* **What the exercise asks**: For each line below that holds "green", return the line as it stands.

* **Supplied data**:
------------------------------------------------------------

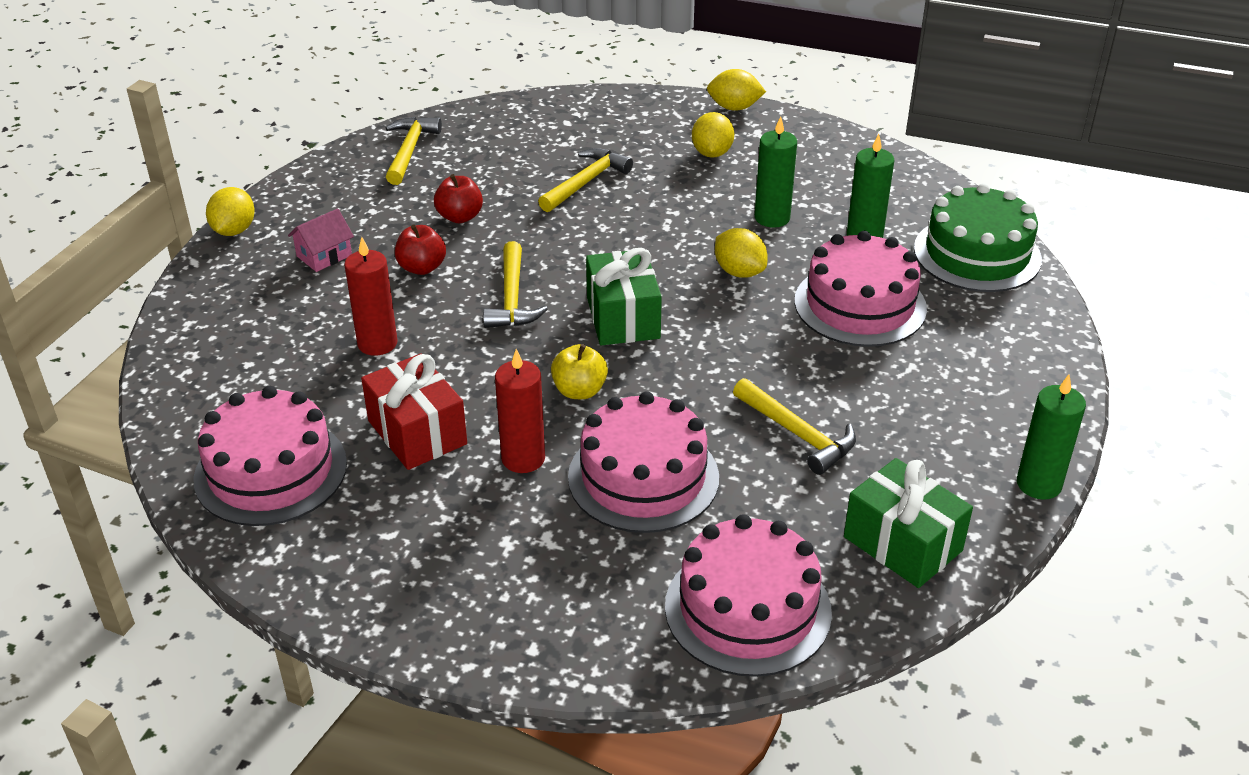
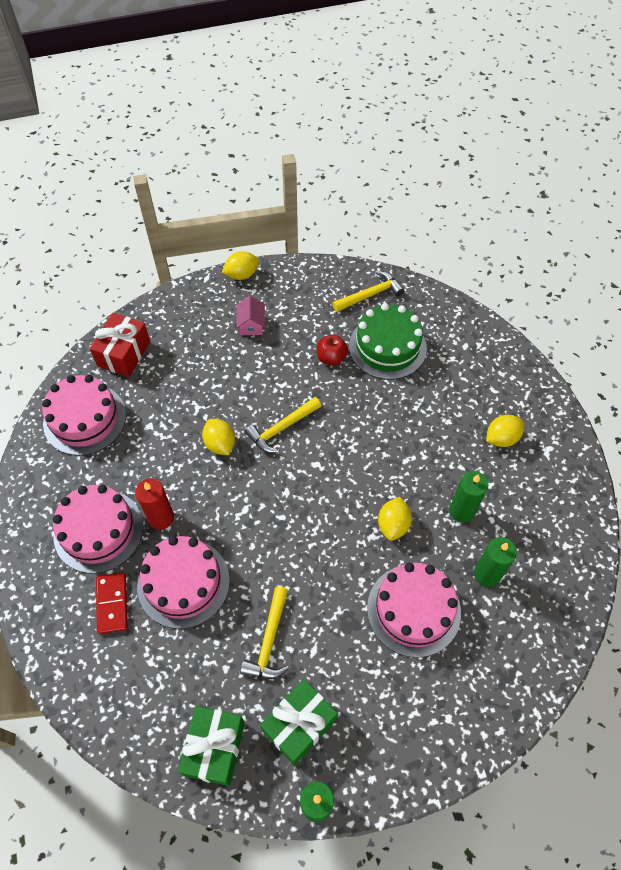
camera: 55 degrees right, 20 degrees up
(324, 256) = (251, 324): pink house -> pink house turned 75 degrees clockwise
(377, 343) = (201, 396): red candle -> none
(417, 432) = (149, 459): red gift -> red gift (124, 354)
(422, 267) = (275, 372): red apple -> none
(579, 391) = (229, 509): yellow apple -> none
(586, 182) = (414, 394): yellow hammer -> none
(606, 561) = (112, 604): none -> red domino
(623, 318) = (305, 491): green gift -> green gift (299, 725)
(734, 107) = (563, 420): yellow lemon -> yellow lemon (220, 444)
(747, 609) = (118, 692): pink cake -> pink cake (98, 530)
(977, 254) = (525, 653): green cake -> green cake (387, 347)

------------------------------------------------------------

* **Solution for this task**:
(623, 318) = (305, 491): green gift -> green gift (299, 725)
(977, 254) = (525, 653): green cake -> green cake (387, 347)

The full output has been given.